**** Material provided ****

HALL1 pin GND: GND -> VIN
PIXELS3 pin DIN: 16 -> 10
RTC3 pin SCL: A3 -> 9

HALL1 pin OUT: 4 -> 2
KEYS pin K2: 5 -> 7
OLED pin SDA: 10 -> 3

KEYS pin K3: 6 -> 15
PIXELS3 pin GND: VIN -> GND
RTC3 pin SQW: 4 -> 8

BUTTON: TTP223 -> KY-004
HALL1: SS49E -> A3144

****

**Task objective:** All entries are to be printed once more, exactly as given.

**Exercise solution:**
HALL1 pin GND: GND -> VIN
PIXELS3 pin DIN: 16 -> 10
RTC3 pin SCL: A3 -> 9

HALL1 pin OUT: 4 -> 2
KEYS pin K2: 5 -> 7
OLED pin SDA: 10 -> 3

KEYS pin K3: 6 -> 15
PIXELS3 pin GND: VIN -> GND
RTC3 pin SQW: 4 -> 8

BUTTON: TTP223 -> KY-004
HALL1: SS49E -> A3144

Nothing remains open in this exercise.